* [Problem statement] Only lines containing the word "brown" are needed; pull them out of the material.

* [Dataset content]
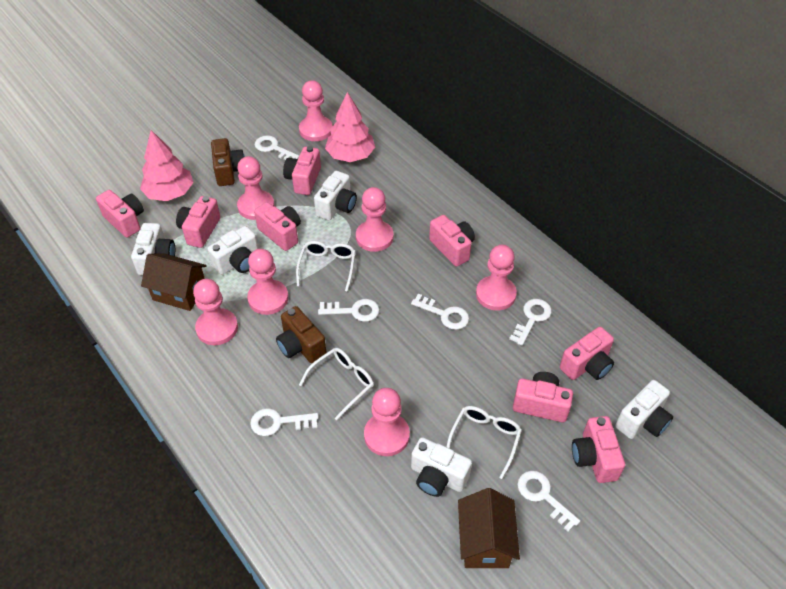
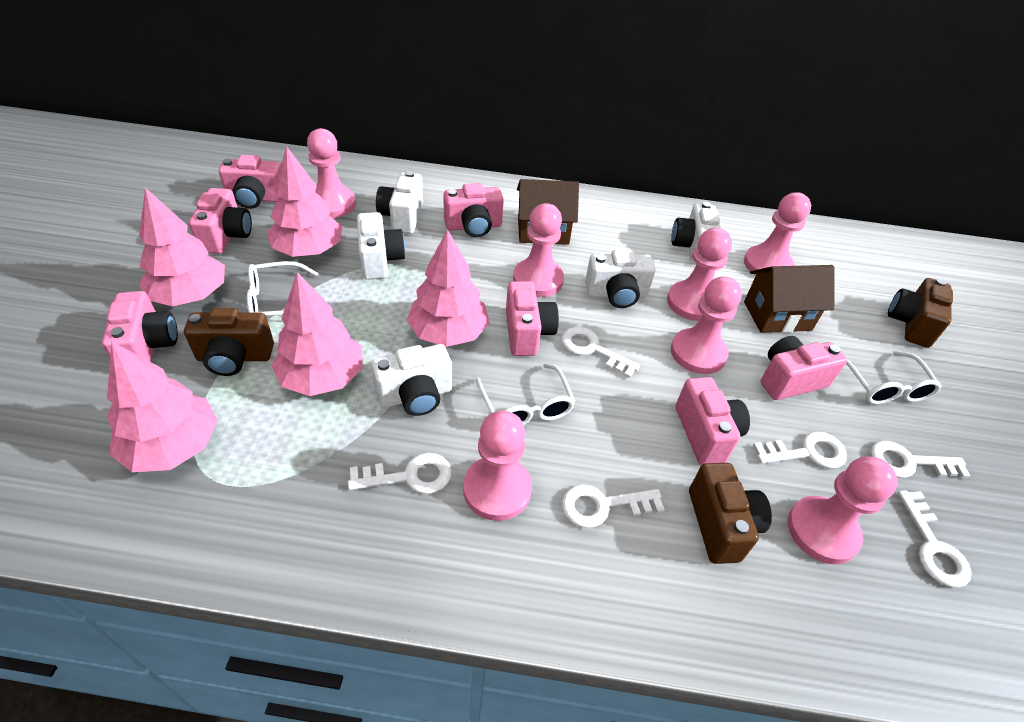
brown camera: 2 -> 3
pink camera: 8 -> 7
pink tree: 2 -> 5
--
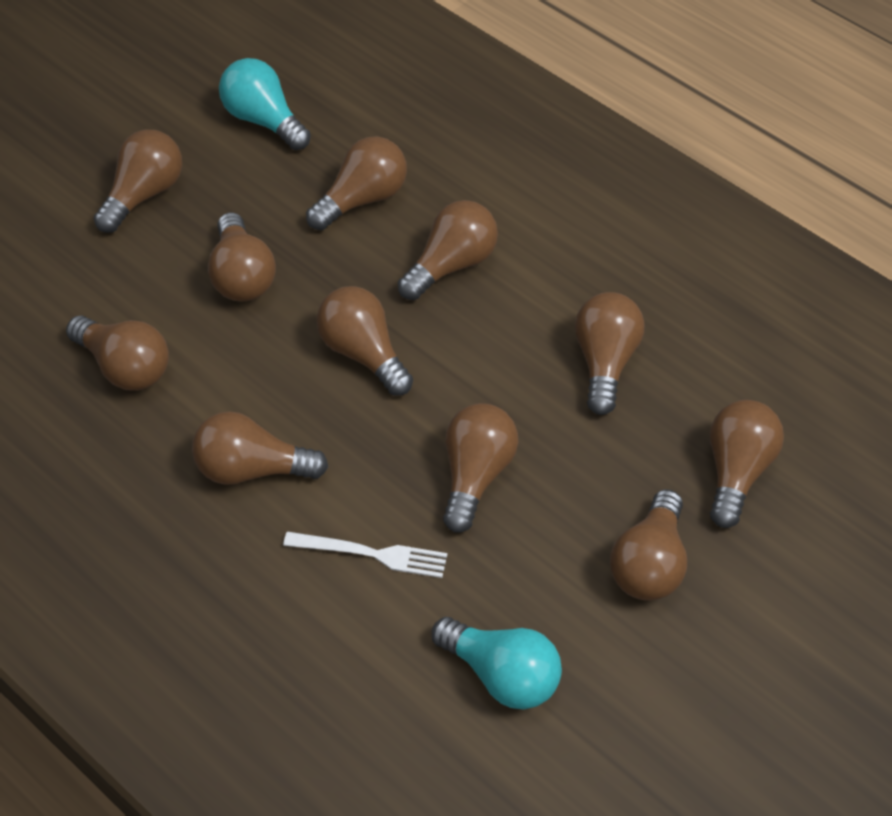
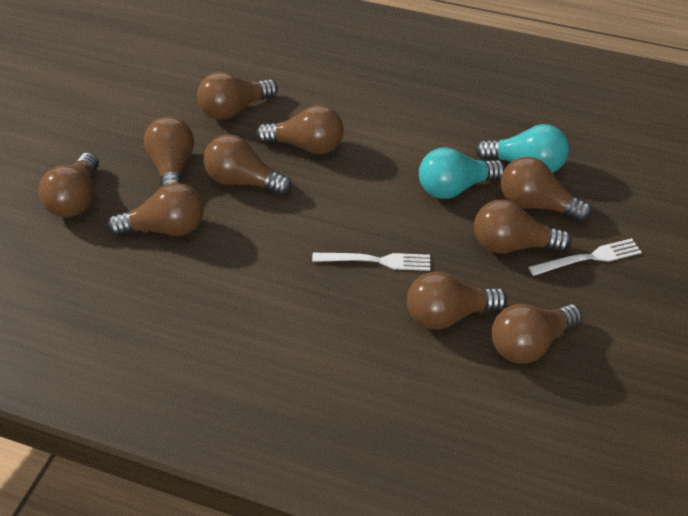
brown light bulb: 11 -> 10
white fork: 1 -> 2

* [The completed task]
brown camera: 2 -> 3
brown light bulb: 11 -> 10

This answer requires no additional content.